Copy every line of the data that includes the string "orange".

== STUDY MATERIAL

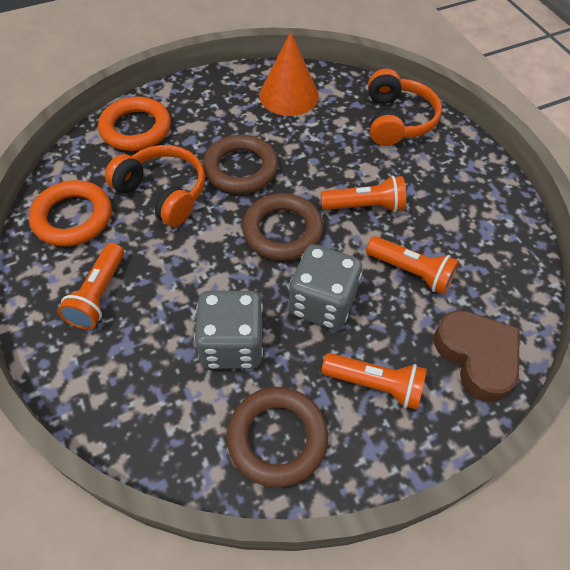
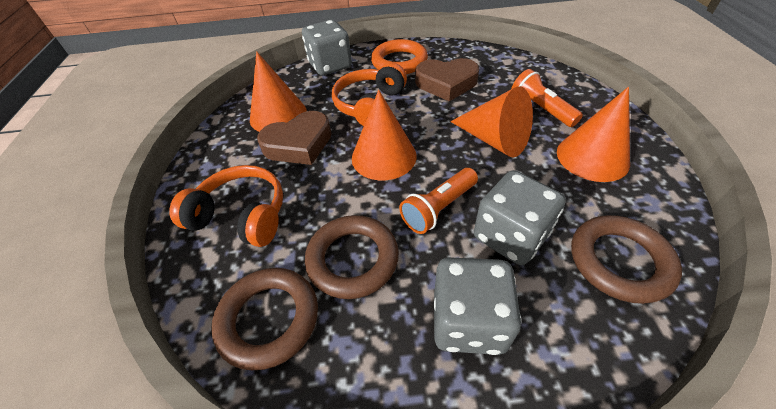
brown heart: 1 -> 2
grey dice: 2 -> 3
orange cone: 1 -> 4
orange flashlight: 4 -> 2
orange ring: 2 -> 1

====

YOUR RESPONSE
orange cone: 1 -> 4
orange flashlight: 4 -> 2
orange ring: 2 -> 1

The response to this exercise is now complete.